══ DATA FOR THIS TASK ══
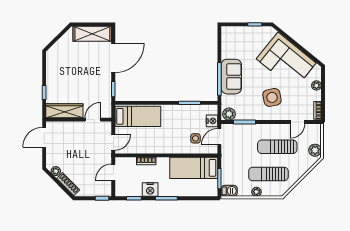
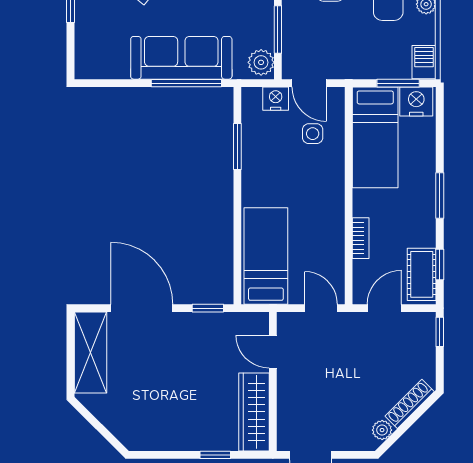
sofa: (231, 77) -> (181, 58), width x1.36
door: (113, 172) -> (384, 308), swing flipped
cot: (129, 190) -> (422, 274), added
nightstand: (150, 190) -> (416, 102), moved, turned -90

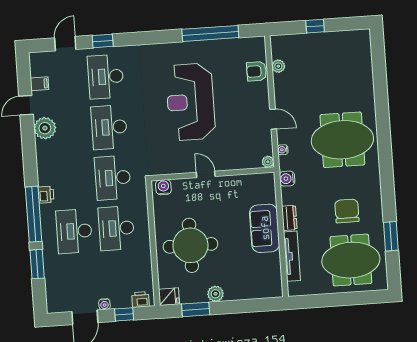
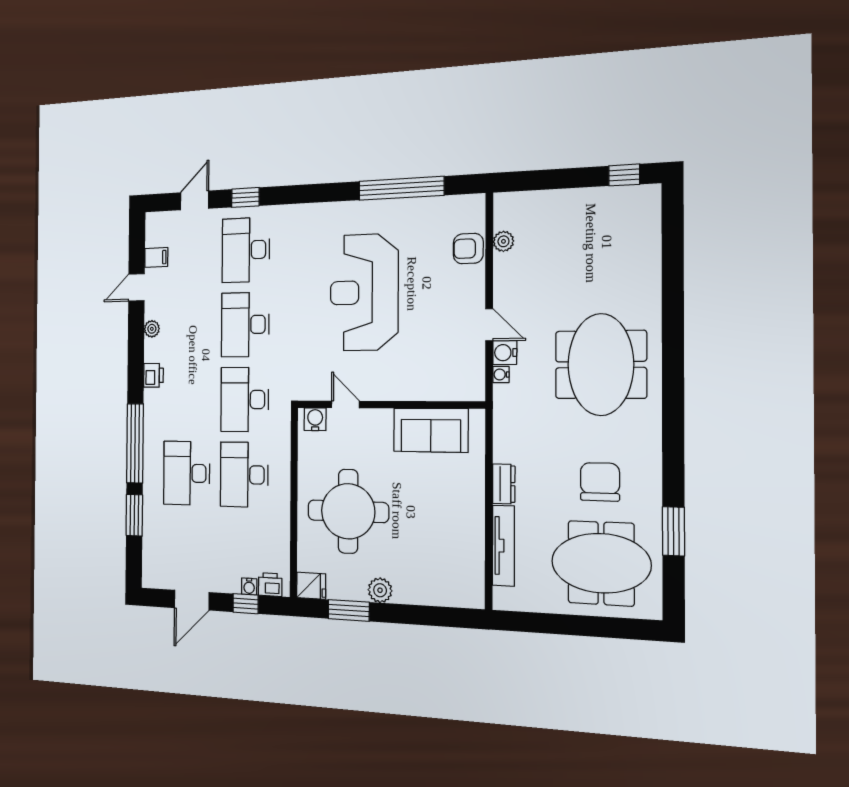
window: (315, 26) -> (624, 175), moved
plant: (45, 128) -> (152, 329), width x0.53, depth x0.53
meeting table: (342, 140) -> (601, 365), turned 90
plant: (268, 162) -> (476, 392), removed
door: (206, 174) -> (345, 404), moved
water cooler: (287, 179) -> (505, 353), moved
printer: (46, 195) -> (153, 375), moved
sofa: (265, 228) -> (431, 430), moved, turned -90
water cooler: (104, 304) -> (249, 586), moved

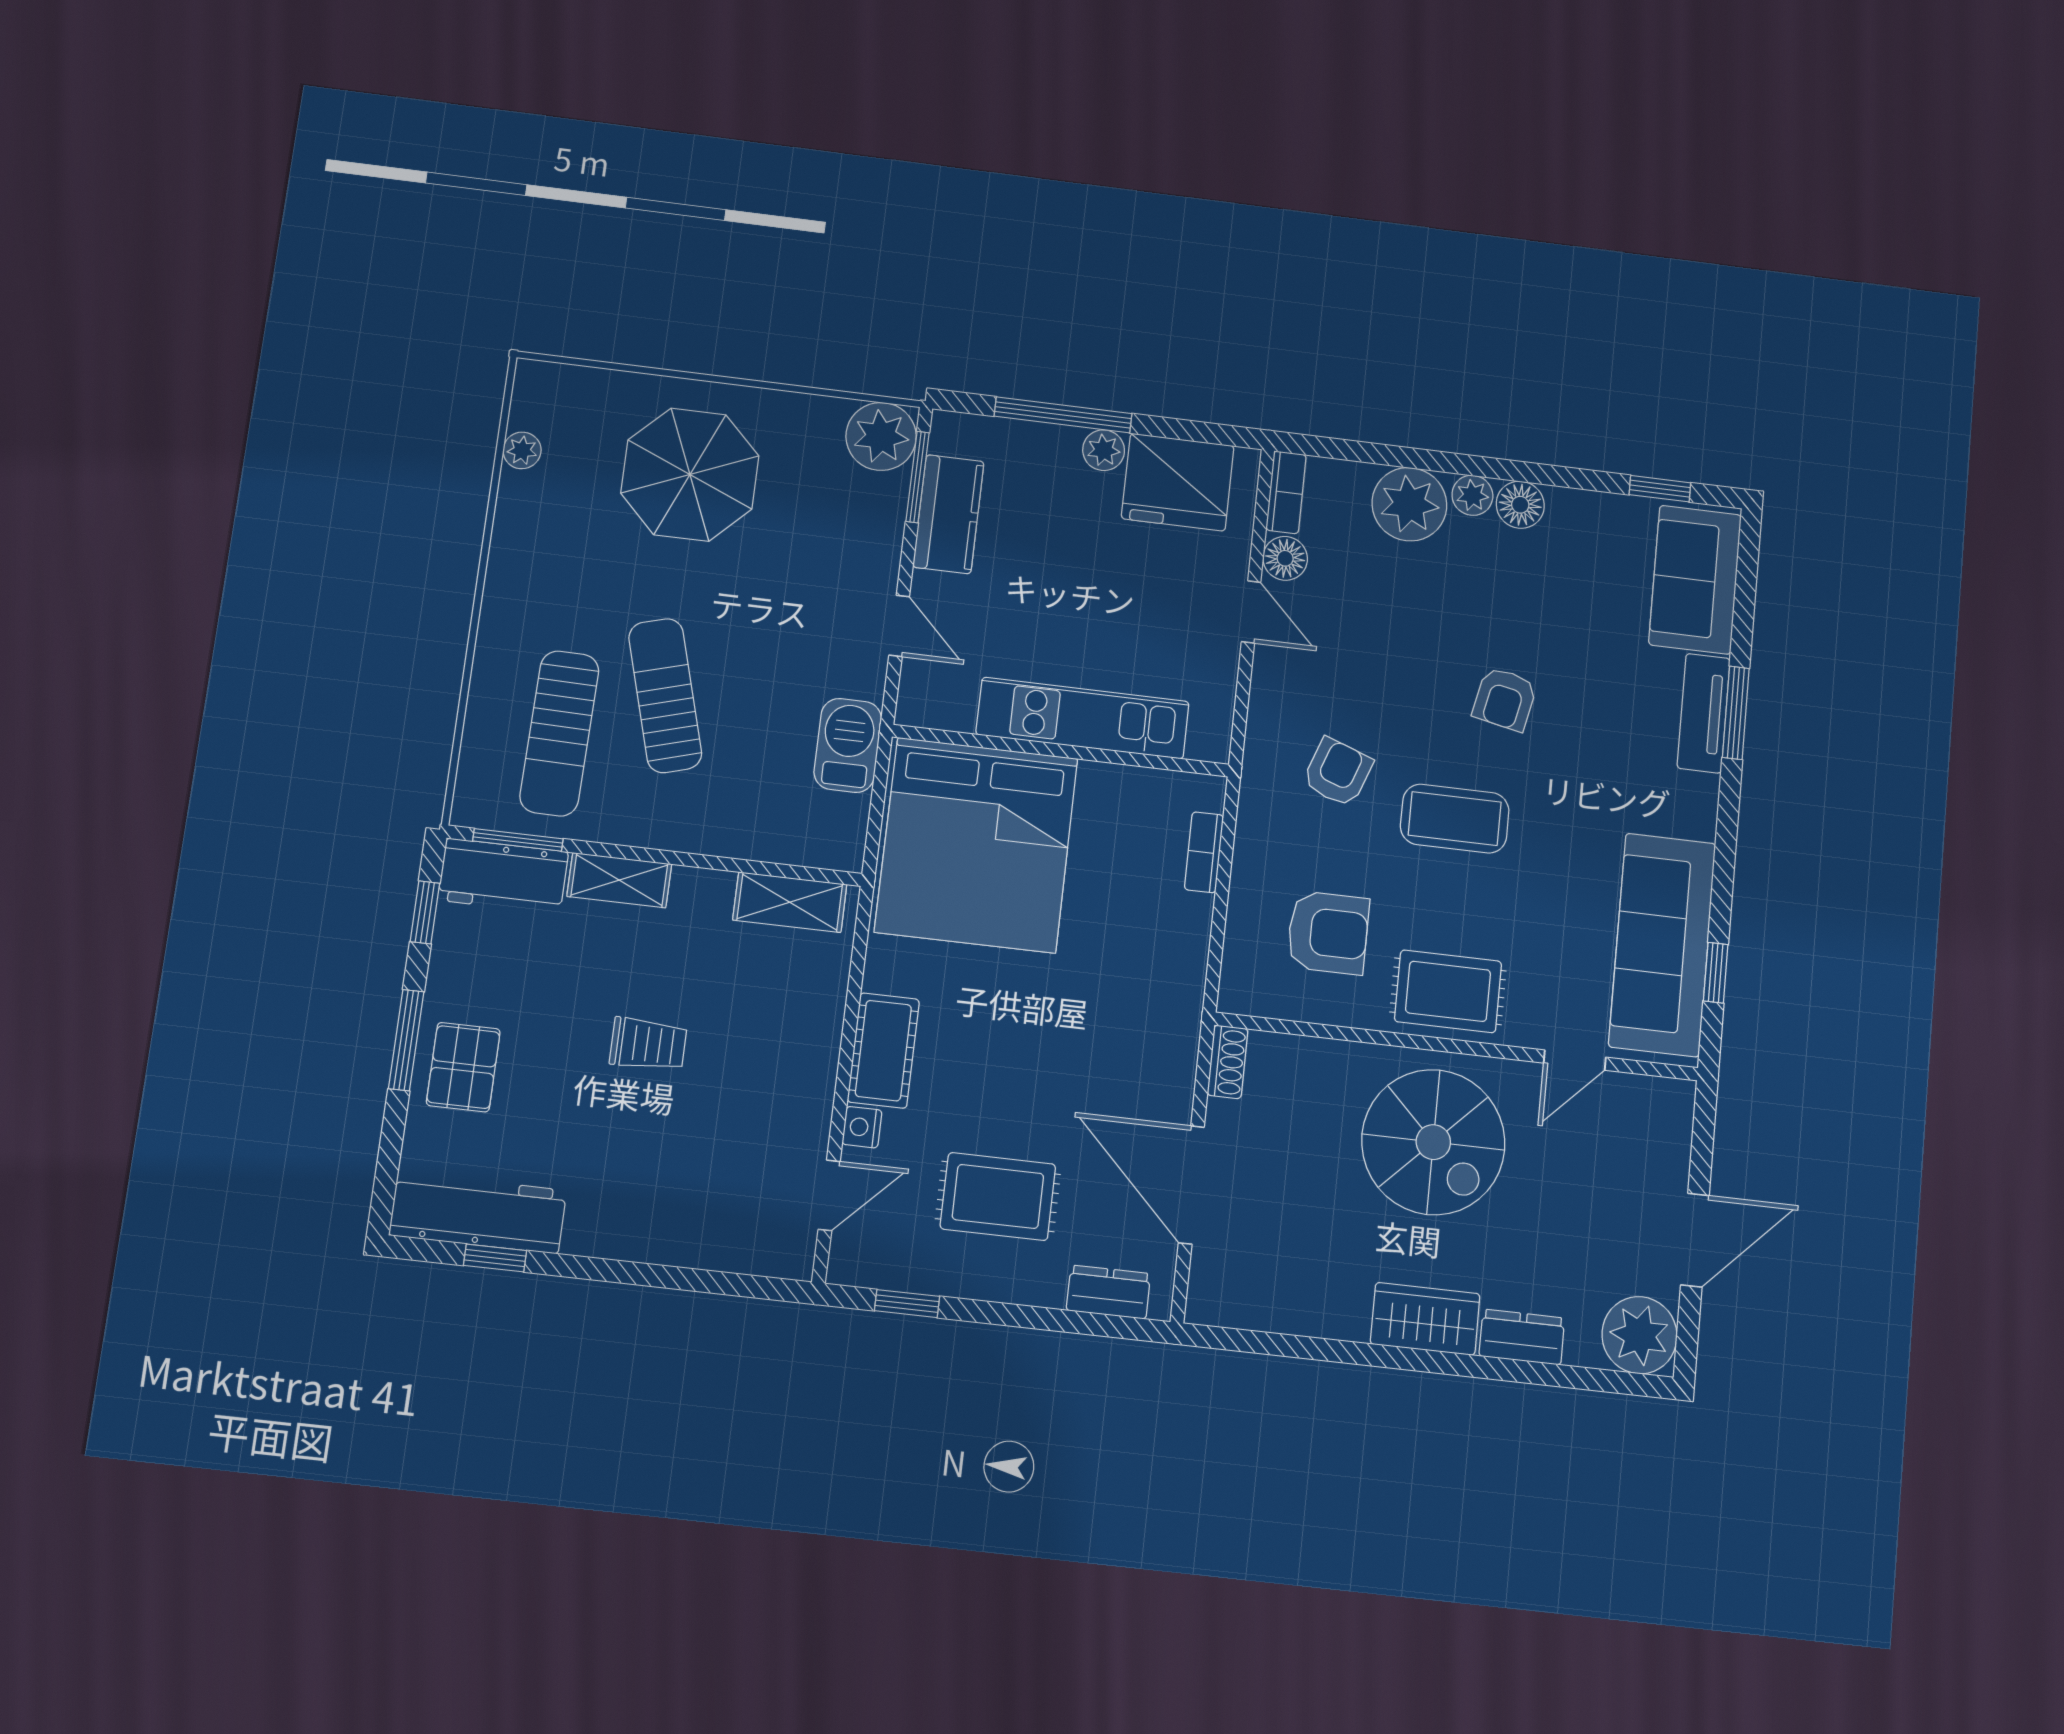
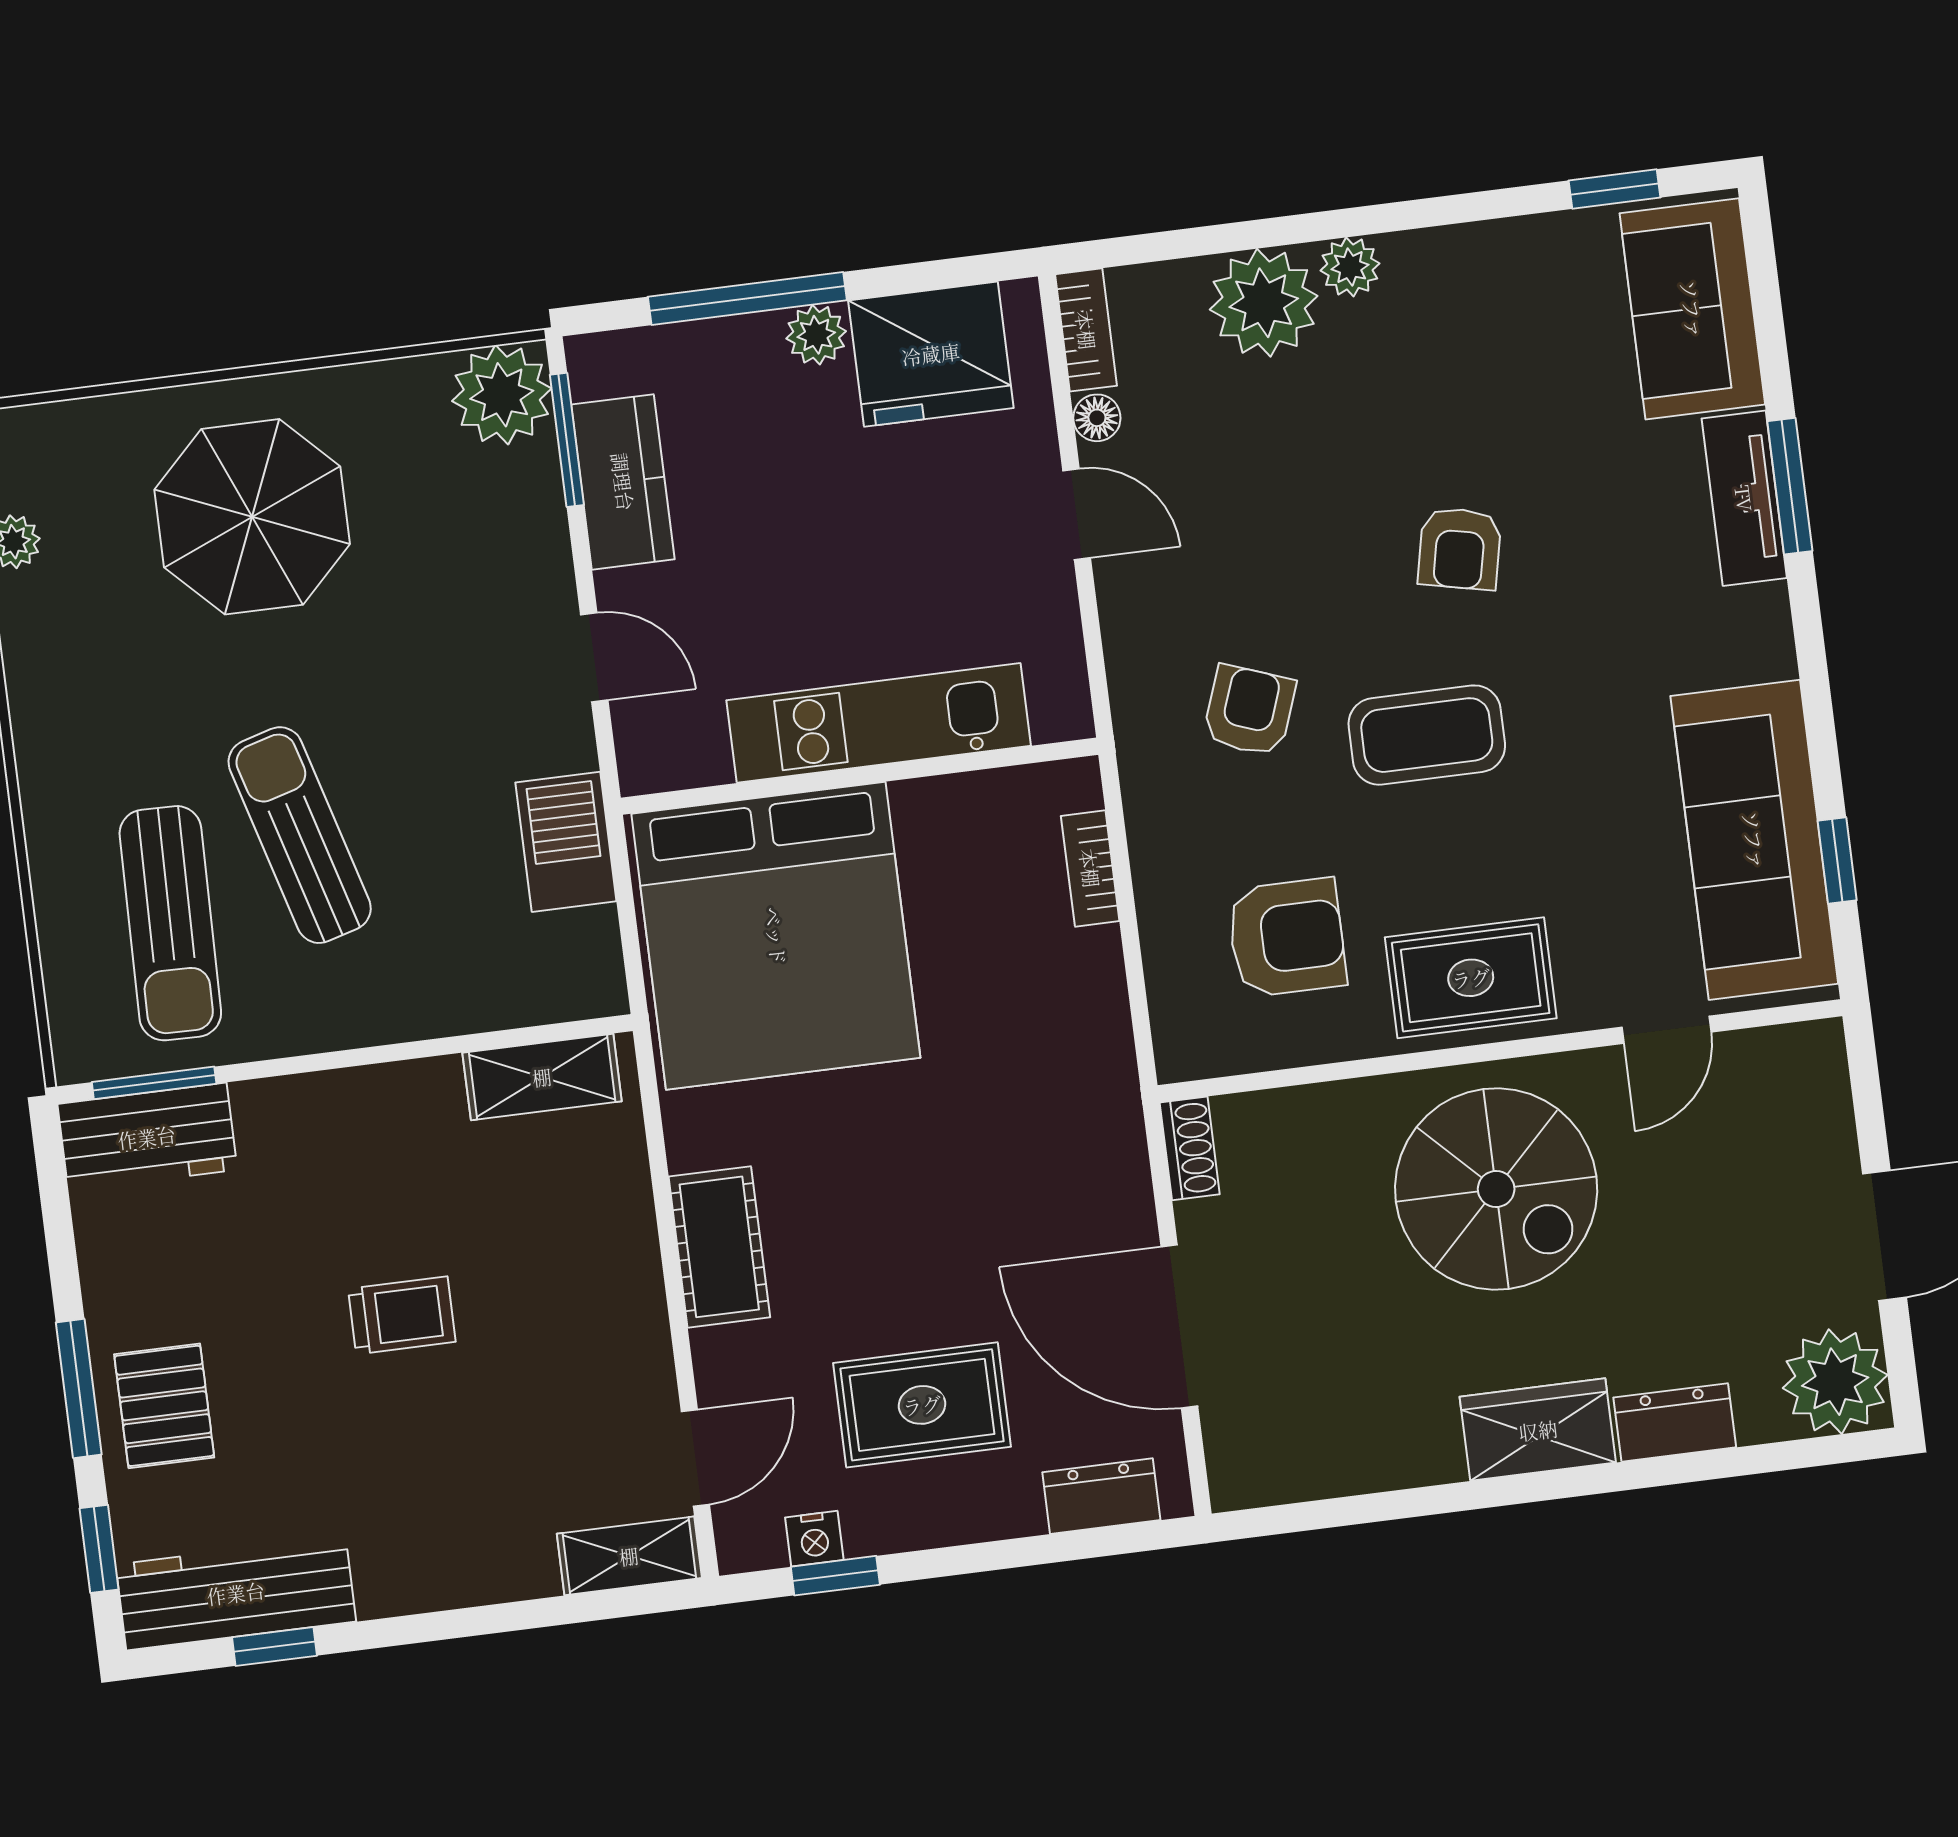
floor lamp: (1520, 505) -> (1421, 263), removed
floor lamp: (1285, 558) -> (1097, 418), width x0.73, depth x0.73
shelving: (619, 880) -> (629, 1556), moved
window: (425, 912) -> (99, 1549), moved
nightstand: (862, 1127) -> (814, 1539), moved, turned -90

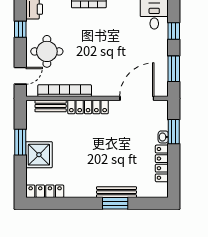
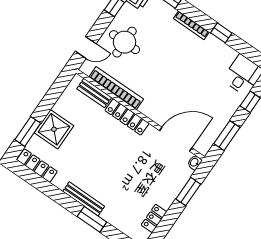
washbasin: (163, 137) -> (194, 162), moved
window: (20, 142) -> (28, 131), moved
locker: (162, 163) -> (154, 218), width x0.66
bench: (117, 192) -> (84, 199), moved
═══
| PROBLEM |
Which lines in the data above hold the string "removed"? Return each of them.

| OUTPUT BELOW |
plant: (268, 162) -> (476, 392), removed
floor lamp: (1520, 505) -> (1421, 263), removed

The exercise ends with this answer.